§ Your instructions
Here are some entries; quote each one exactly.

§ Source data

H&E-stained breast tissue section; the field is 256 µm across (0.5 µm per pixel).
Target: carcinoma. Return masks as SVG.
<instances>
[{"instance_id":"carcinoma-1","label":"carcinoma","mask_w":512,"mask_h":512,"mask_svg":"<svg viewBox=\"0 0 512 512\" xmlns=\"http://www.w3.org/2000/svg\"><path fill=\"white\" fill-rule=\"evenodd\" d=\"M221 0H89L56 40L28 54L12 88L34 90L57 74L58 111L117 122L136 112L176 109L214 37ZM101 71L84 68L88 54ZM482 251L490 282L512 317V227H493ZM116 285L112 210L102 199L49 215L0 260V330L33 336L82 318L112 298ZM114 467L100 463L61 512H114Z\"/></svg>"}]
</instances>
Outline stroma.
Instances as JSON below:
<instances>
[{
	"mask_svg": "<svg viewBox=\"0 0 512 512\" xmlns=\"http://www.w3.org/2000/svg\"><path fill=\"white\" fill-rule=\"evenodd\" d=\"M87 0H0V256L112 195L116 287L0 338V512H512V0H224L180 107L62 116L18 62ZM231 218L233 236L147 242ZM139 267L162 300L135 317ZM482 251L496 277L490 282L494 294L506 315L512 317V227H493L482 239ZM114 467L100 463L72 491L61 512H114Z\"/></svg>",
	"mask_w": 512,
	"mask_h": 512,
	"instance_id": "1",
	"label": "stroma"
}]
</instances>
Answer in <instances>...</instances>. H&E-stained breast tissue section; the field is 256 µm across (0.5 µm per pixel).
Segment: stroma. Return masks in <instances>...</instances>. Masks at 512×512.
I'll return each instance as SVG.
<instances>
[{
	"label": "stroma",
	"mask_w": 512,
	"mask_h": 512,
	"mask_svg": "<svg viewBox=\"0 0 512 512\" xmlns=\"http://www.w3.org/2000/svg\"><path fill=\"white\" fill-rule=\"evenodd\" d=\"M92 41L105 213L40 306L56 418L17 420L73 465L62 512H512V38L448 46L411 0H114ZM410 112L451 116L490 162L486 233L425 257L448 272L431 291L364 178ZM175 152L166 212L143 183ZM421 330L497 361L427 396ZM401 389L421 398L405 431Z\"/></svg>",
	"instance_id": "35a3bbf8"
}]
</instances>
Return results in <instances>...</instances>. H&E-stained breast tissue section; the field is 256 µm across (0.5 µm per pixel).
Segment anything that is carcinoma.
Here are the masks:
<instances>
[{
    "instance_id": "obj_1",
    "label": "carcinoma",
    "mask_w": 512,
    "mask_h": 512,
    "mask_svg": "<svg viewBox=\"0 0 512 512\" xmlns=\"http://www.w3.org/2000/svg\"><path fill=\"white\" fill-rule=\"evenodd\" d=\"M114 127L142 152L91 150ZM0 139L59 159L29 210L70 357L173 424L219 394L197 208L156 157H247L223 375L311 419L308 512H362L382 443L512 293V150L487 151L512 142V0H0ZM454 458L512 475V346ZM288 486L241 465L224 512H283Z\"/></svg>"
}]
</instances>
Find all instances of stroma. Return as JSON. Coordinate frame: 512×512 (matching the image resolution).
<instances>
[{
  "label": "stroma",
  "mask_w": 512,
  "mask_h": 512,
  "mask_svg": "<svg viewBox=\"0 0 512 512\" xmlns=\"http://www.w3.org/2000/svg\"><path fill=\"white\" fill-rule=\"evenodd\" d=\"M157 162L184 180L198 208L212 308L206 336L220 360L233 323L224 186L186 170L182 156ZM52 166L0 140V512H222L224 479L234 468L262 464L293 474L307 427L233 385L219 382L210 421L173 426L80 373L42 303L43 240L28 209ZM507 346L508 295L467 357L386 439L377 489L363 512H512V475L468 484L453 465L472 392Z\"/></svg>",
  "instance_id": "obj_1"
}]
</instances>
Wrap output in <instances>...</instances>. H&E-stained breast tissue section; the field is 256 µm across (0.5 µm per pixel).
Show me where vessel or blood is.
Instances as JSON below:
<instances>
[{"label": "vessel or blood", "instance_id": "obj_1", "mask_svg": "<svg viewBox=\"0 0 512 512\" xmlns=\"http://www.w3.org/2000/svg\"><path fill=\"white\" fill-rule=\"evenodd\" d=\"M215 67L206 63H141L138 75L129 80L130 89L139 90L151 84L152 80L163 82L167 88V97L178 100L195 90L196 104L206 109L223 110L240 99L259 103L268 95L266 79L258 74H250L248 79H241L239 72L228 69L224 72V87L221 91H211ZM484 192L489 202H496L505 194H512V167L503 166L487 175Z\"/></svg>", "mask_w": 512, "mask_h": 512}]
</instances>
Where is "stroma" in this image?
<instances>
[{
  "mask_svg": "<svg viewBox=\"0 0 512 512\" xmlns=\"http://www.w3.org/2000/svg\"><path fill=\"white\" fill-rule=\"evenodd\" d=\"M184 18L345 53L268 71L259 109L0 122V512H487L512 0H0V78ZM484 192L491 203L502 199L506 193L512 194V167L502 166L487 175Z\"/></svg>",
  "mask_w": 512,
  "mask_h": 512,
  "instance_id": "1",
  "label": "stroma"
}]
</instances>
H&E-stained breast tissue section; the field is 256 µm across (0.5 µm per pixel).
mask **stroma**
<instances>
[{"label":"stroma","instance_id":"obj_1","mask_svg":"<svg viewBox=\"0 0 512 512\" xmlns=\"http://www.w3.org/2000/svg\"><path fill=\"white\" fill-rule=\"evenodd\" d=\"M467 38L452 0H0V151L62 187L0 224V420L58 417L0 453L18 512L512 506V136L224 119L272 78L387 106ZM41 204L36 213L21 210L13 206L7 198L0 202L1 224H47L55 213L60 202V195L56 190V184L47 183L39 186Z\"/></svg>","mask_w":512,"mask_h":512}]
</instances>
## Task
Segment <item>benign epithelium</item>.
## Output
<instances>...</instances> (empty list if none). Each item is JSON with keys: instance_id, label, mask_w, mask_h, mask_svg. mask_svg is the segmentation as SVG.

§ Task answer
H&E-stained breast tissue section; the field is 256 µm across (0.5 µm per pixel).
Target: carcinoma. Return masks as SVG.
<instances>
[{"instance_id":"carcinoma-1","label":"carcinoma","mask_w":512,"mask_h":512,"mask_svg":"<svg viewBox=\"0 0 512 512\" xmlns=\"http://www.w3.org/2000/svg\"><path fill=\"white\" fill-rule=\"evenodd\" d=\"M221 0H89L56 40L28 54L12 88L34 90L57 74L58 111L117 122L136 112L176 109L214 37ZM101 71L84 68L88 54ZM482 251L490 282L512 317V227H493ZM116 285L112 210L102 199L49 215L0 260V330L33 336L82 318L112 298ZM114 467L100 463L61 512H114Z\"/></svg>"}]
</instances>
Outline stroma.
Instances as JSON below:
<instances>
[{
	"mask_svg": "<svg viewBox=\"0 0 512 512\" xmlns=\"http://www.w3.org/2000/svg\"><path fill=\"white\" fill-rule=\"evenodd\" d=\"M87 0H0V256L112 195L116 287L0 338V512H512V0H224L180 107L62 116L18 62ZM231 218L233 236L147 242ZM139 267L162 300L135 317ZM482 251L496 277L490 282L494 294L506 315L512 317V227H493L482 239ZM114 467L100 463L72 491L61 512H114Z\"/></svg>",
	"mask_w": 512,
	"mask_h": 512,
	"instance_id": "1",
	"label": "stroma"
}]
</instances>
Answer in <instances>...</instances>. H&E-stained breast tissue section; the field is 256 µm across (0.5 µm per pixel).
Segment: stroma. Return masks in <instances>...</instances>. Masks at 512×512.
I'll return each instance as SVG.
<instances>
[{
	"label": "stroma",
	"mask_w": 512,
	"mask_h": 512,
	"mask_svg": "<svg viewBox=\"0 0 512 512\" xmlns=\"http://www.w3.org/2000/svg\"><path fill=\"white\" fill-rule=\"evenodd\" d=\"M92 41L105 213L40 306L56 418L17 420L73 465L62 512H512V38L448 46L411 0H114ZM410 112L451 116L490 162L486 233L425 257L448 272L431 291L364 178ZM175 152L166 212L143 183ZM421 330L497 361L427 396ZM401 389L421 398L405 431Z\"/></svg>",
	"instance_id": "35a3bbf8"
}]
</instances>
Return results in <instances>...</instances>. H&E-stained breast tissue section; the field is 256 µm across (0.5 µm per pixel).
Segment anything that is carcinoma.
Here are the masks:
<instances>
[{
    "instance_id": "obj_1",
    "label": "carcinoma",
    "mask_w": 512,
    "mask_h": 512,
    "mask_svg": "<svg viewBox=\"0 0 512 512\" xmlns=\"http://www.w3.org/2000/svg\"><path fill=\"white\" fill-rule=\"evenodd\" d=\"M114 127L142 152L91 150ZM0 139L59 159L29 210L70 357L173 424L219 394L197 208L156 157H247L223 375L311 419L308 512H362L382 443L512 293V150L487 151L512 142V0H0ZM454 458L512 475V346ZM288 486L241 465L224 512H283Z\"/></svg>"
}]
</instances>
Find all instances of stroma. Return as JSON. Coordinate frame: 512×512 (matching the image resolution).
<instances>
[{
  "label": "stroma",
  "mask_w": 512,
  "mask_h": 512,
  "mask_svg": "<svg viewBox=\"0 0 512 512\" xmlns=\"http://www.w3.org/2000/svg\"><path fill=\"white\" fill-rule=\"evenodd\" d=\"M157 162L184 180L198 208L212 308L206 336L220 360L233 323L224 186L186 170L182 156ZM52 166L0 140V512H222L224 479L234 468L262 464L293 474L307 427L233 385L219 382L210 421L173 426L80 373L42 303L43 240L28 209ZM507 346L508 295L467 357L386 439L377 489L363 512H512V475L468 484L453 465L472 392Z\"/></svg>",
  "instance_id": "obj_1"
}]
</instances>
Wrap output in <instances>...</instances>. H&E-stained breast tissue section; the field is 256 µm across (0.5 µm per pixel).
Show me where vessel or blood is.
Instances as JSON below:
<instances>
[{"label": "vessel or blood", "instance_id": "obj_1", "mask_svg": "<svg viewBox=\"0 0 512 512\" xmlns=\"http://www.w3.org/2000/svg\"><path fill=\"white\" fill-rule=\"evenodd\" d=\"M215 67L206 63H141L138 75L129 80L130 89L139 90L151 84L152 80L163 82L167 88V97L178 100L195 90L196 104L206 109L223 110L240 99L259 103L268 95L266 79L258 74H250L248 79H241L239 72L228 69L224 72V87L221 91H211ZM484 192L489 202H496L505 194H512V167L503 166L487 175Z\"/></svg>", "mask_w": 512, "mask_h": 512}]
</instances>
Where is "stroma" in this image?
<instances>
[{
  "mask_svg": "<svg viewBox=\"0 0 512 512\" xmlns=\"http://www.w3.org/2000/svg\"><path fill=\"white\" fill-rule=\"evenodd\" d=\"M184 18L345 53L268 71L259 109L0 122V512H487L512 0H0V78ZM484 192L491 203L502 199L506 193L512 194V167L502 166L487 175Z\"/></svg>",
  "mask_w": 512,
  "mask_h": 512,
  "instance_id": "1",
  "label": "stroma"
}]
</instances>
H&E-stained breast tissue section; the field is 256 µm across (0.5 µm per pixel).
mask **stroma**
<instances>
[{"label":"stroma","instance_id":"obj_1","mask_svg":"<svg viewBox=\"0 0 512 512\" xmlns=\"http://www.w3.org/2000/svg\"><path fill=\"white\" fill-rule=\"evenodd\" d=\"M467 38L452 0H0V151L62 187L0 224V420L58 417L0 453L18 512L512 506V136L224 119L272 78L387 106ZM41 204L36 213L21 210L13 206L7 198L0 202L1 224H47L55 213L60 202V195L56 190V184L47 183L39 186Z\"/></svg>","mask_w":512,"mask_h":512}]
</instances>
## Task
Segment <item>benign epithelium</item>.
## Output
<instances>...</instances> (empty list if none). Each item is JSON with keys: instance_id, label, mask_w, mask_h, mask_svg. mask_svg is the segmentation as SVG.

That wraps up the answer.